# Information:
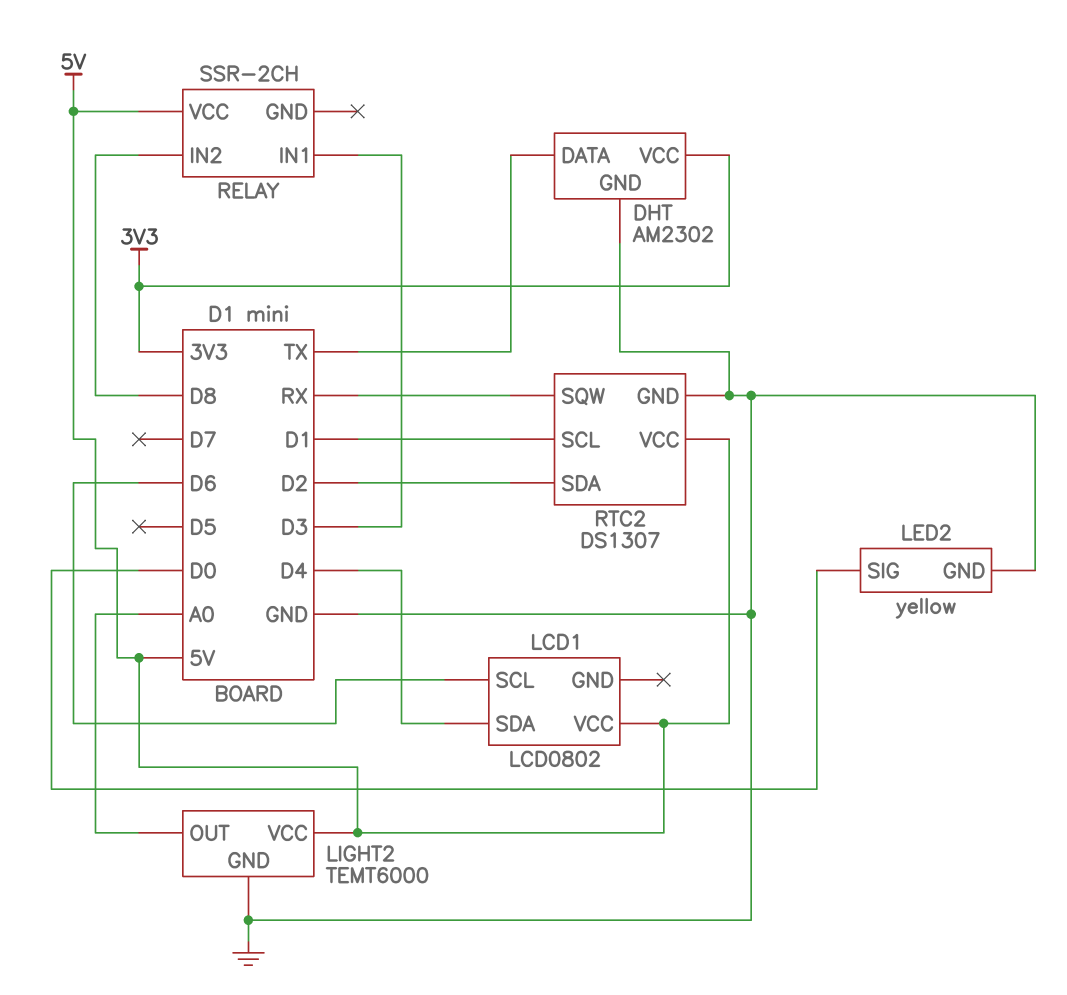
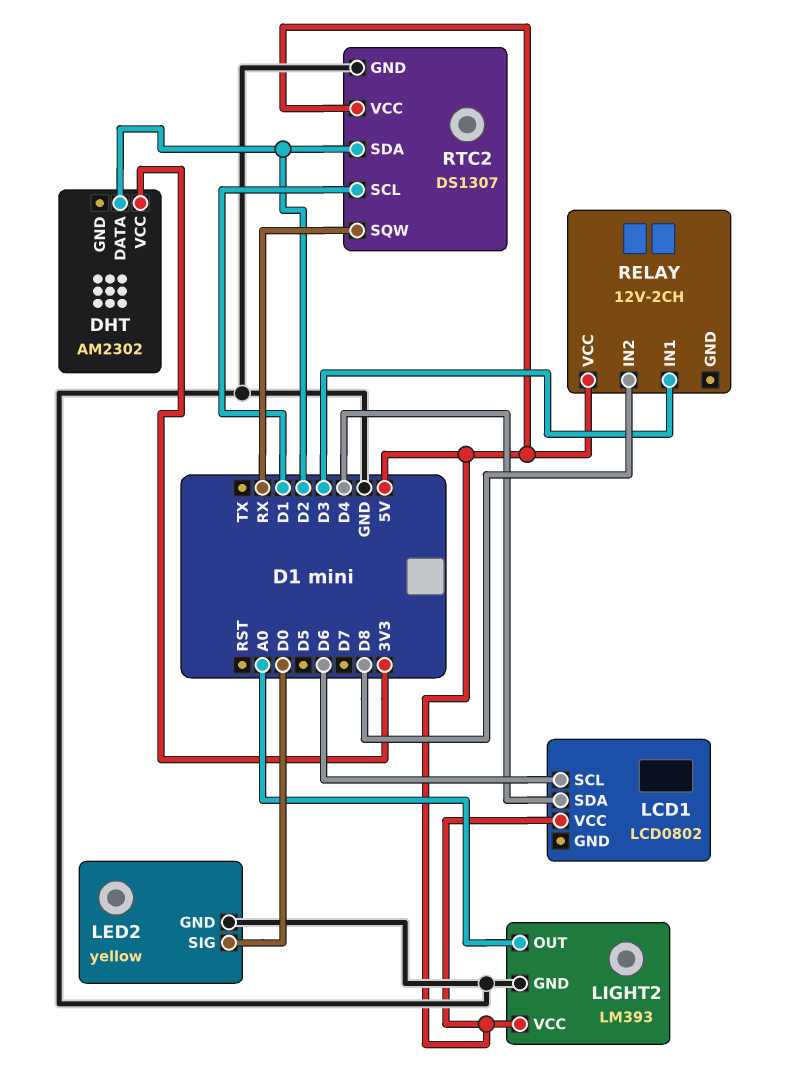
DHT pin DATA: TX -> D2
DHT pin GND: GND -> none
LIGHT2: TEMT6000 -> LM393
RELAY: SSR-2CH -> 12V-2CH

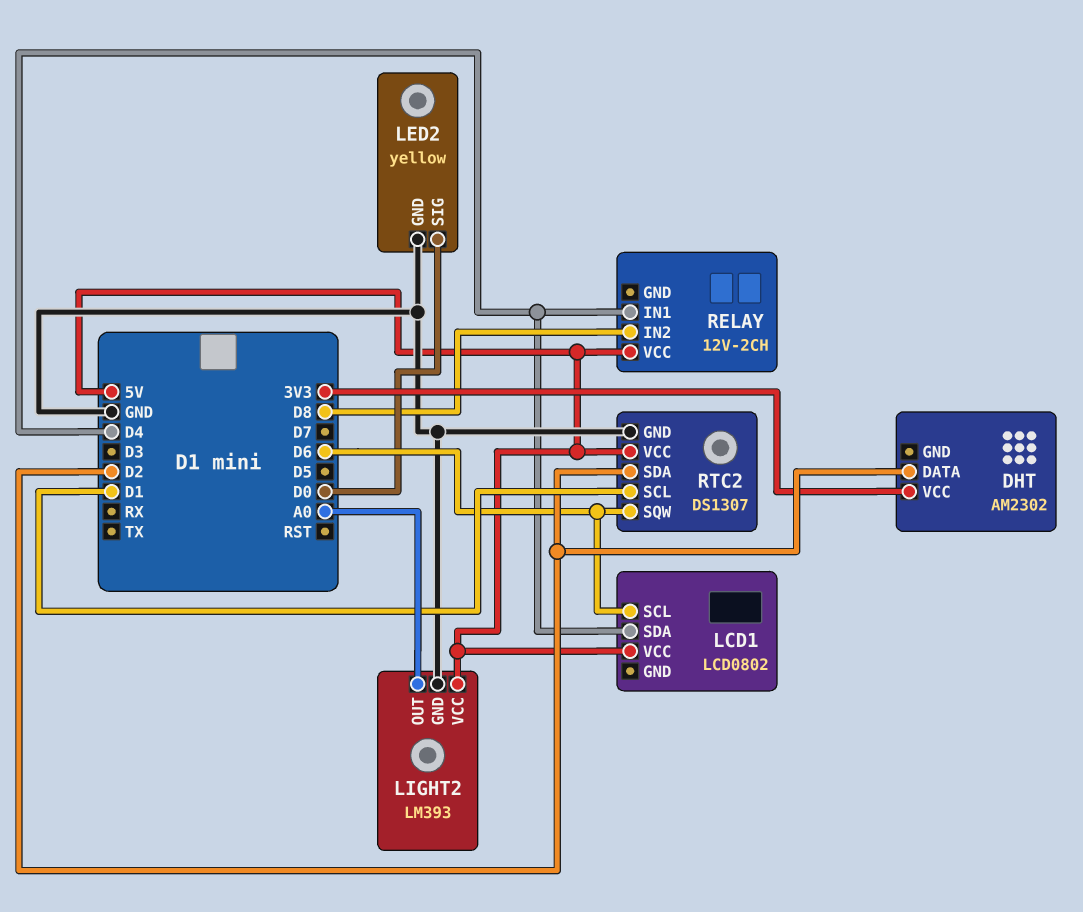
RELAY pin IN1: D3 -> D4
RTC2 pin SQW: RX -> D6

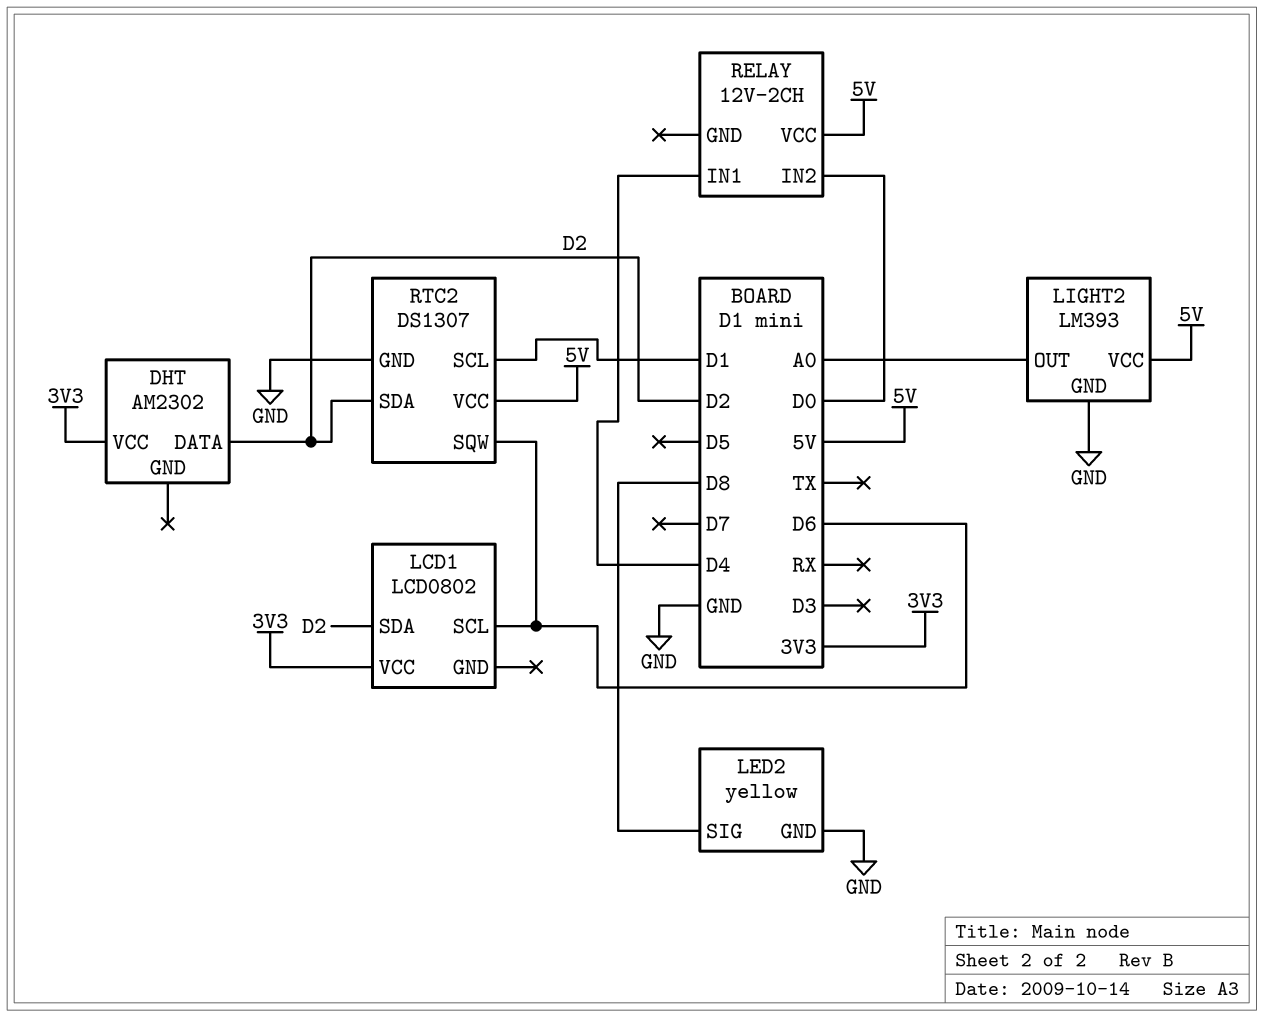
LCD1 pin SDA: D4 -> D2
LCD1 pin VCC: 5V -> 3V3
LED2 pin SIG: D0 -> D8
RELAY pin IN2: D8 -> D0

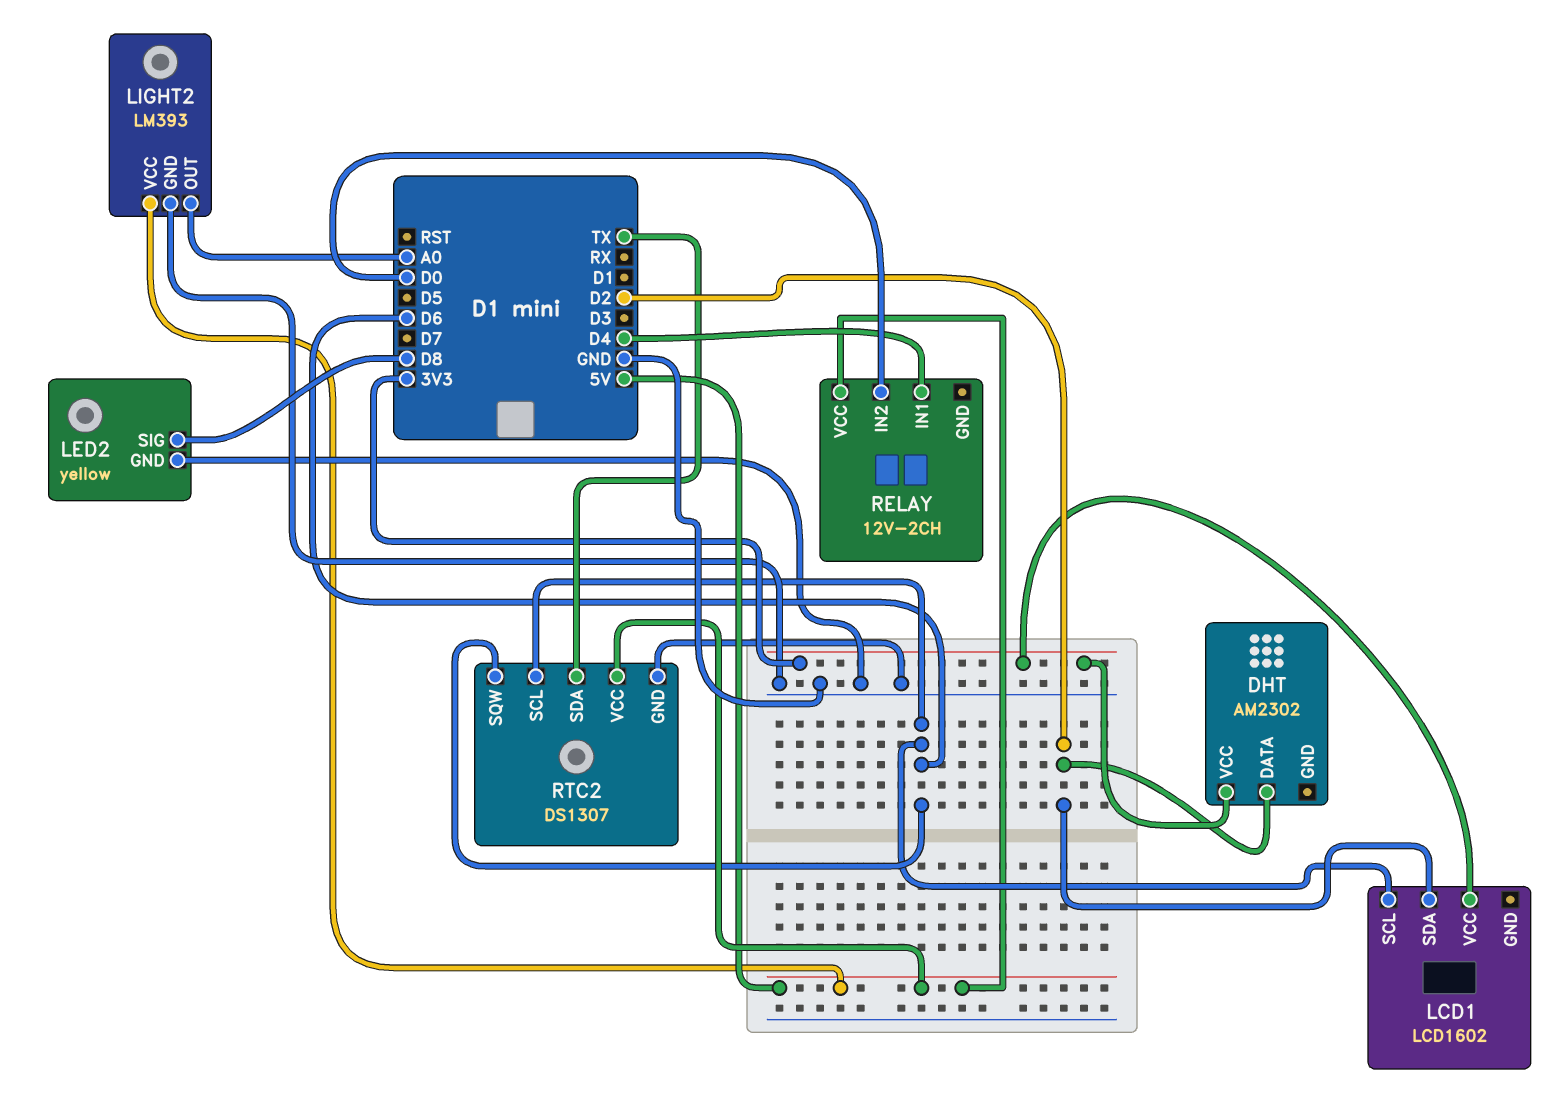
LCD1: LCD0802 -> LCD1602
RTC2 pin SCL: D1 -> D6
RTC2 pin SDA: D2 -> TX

# Task to complete:
Copy, from the material, each line that holds the string "RELAY".

# Your response:
RELAY: SSR-2CH -> 12V-2CH
RELAY pin IN1: D3 -> D4
RELAY pin IN2: D8 -> D0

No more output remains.